- _Task directions_
Where a line in the records below includes "brown", pull that line out.

- _Object matching data_
== == ==

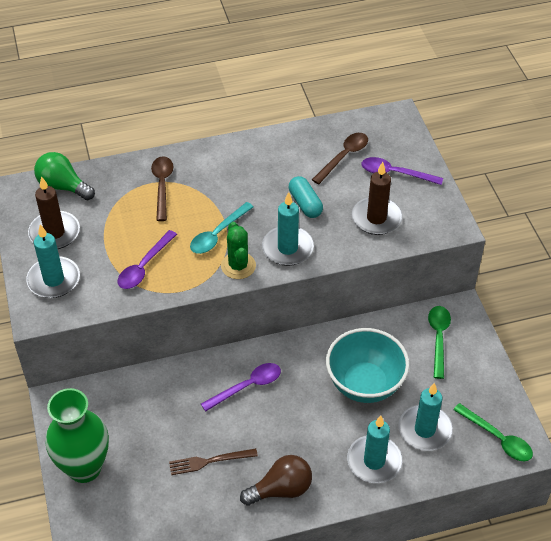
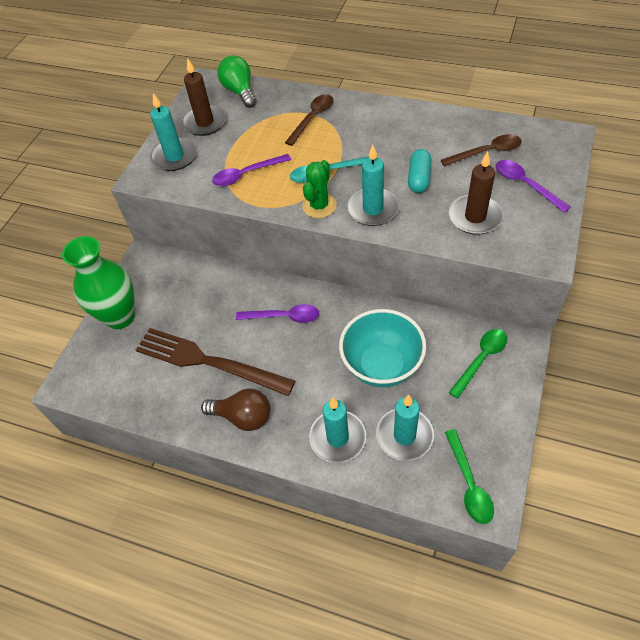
camera: 40 degrees right, 5 degrees up
(209, 461) = (208, 361): brown fork -> brown fork, size x2.04

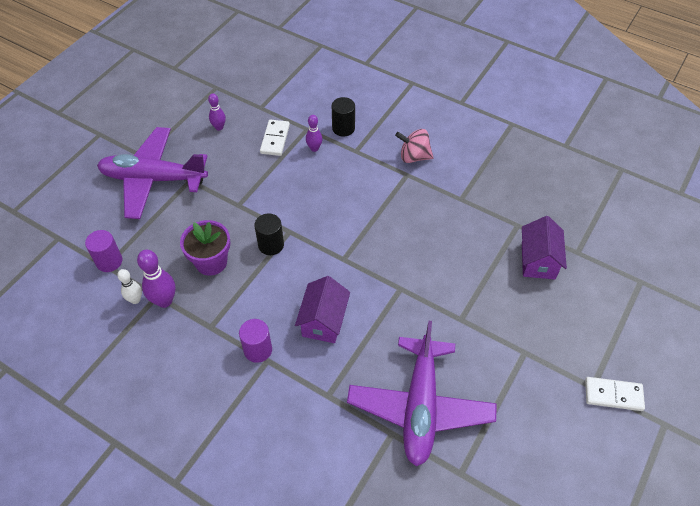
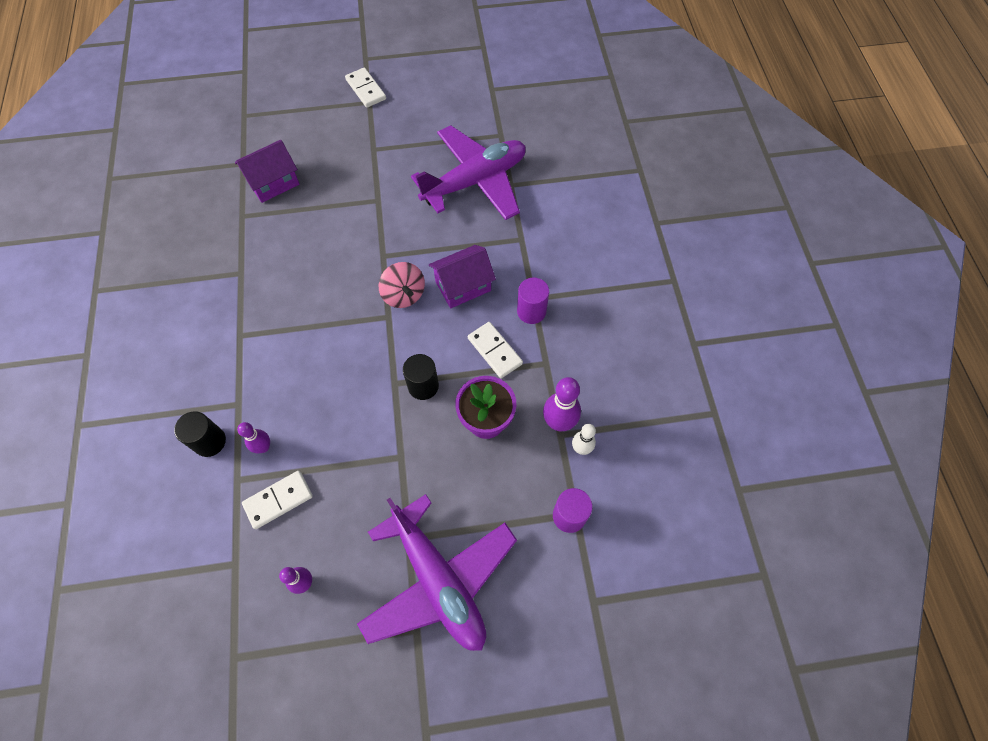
camera: 130 degrees left, 10 degrees up
(252, 302) = (494, 351): none -> white domino
(414, 157) = (208, 345): pink spinning top -> pink spinning top (404, 295)

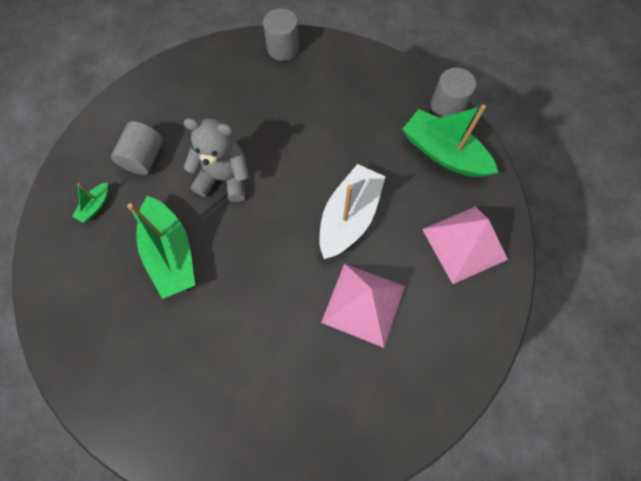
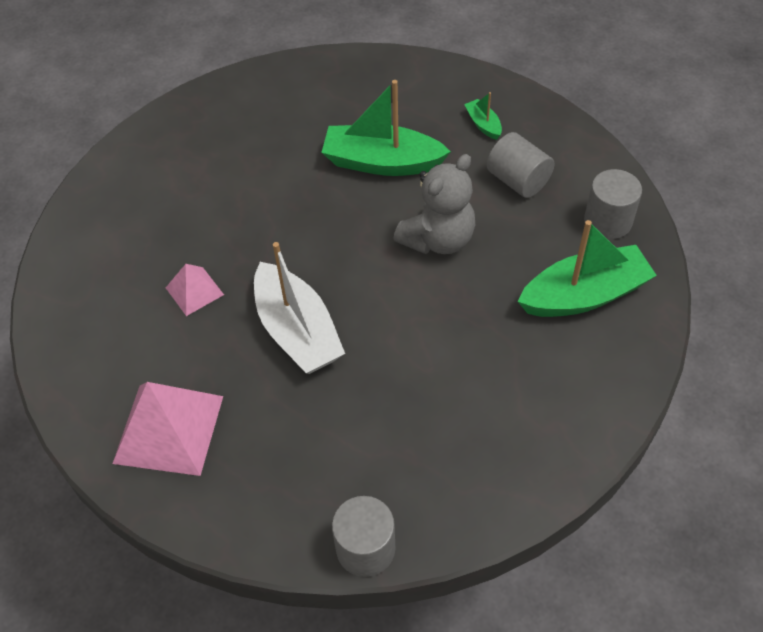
camera: 125 degrees right, 15 degrees down
(283, 48) = (607, 391): grey cylinder -> grey cylinder (608, 221)
(363, 304) = (194, 291): pink pyramid -> pink pyramid, size x0.53
(443, 153) = (298, 490): green boat -> green boat (584, 295)

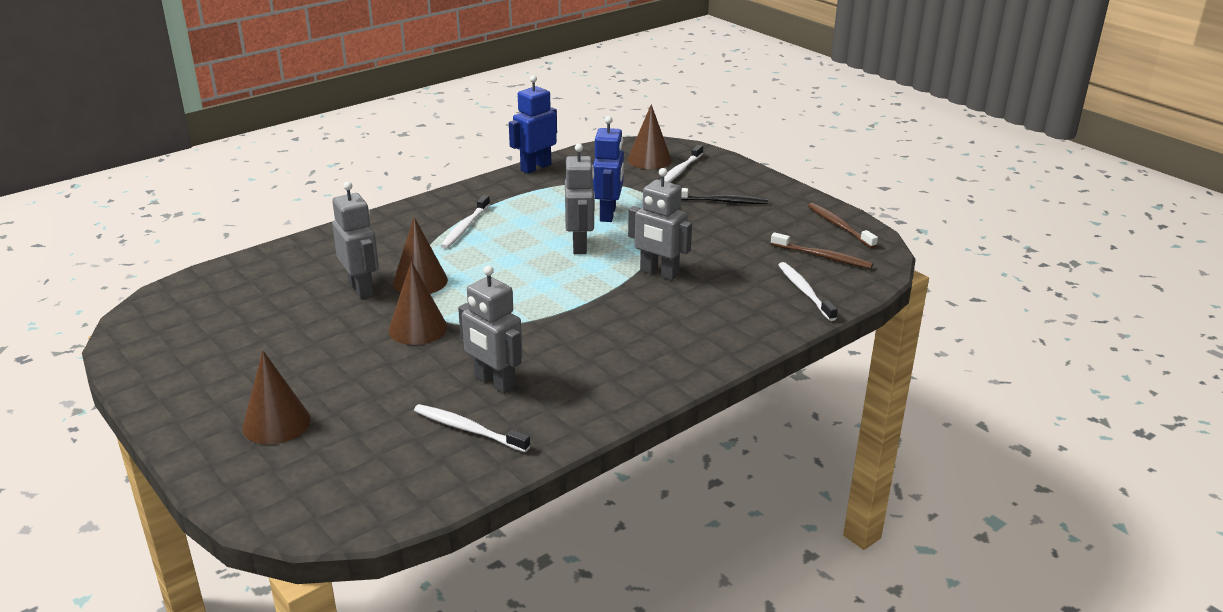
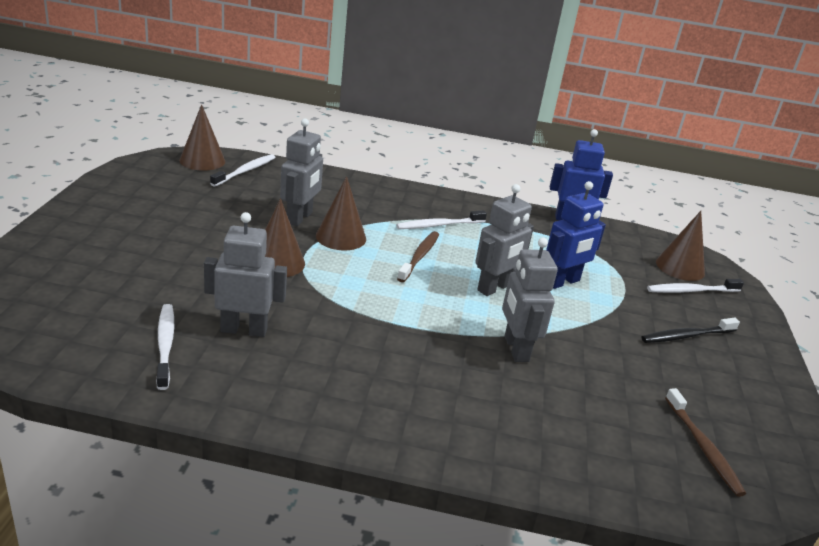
camera: 45 degrees right, 0 degrees up
(276, 423) = (95, 256): brown cone -> brown cone (202, 160)
(494, 382) = (244, 330): grey robot -> grey robot turned 90 degrees clockwise
(722, 201) = (686, 336): black toothbrush -> black toothbrush turned 105 degrees clockwise
(805, 291) = (621, 461): white toothbrush -> white toothbrush (245, 171)
(839, 226) = (777, 435): brown toothbrush -> brown toothbrush (419, 256)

== == ==

- _Problem solution_
(209, 461) = (208, 361): brown fork -> brown fork, size x2.04
(276, 423) = (95, 256): brown cone -> brown cone (202, 160)
(839, 226) = (777, 435): brown toothbrush -> brown toothbrush (419, 256)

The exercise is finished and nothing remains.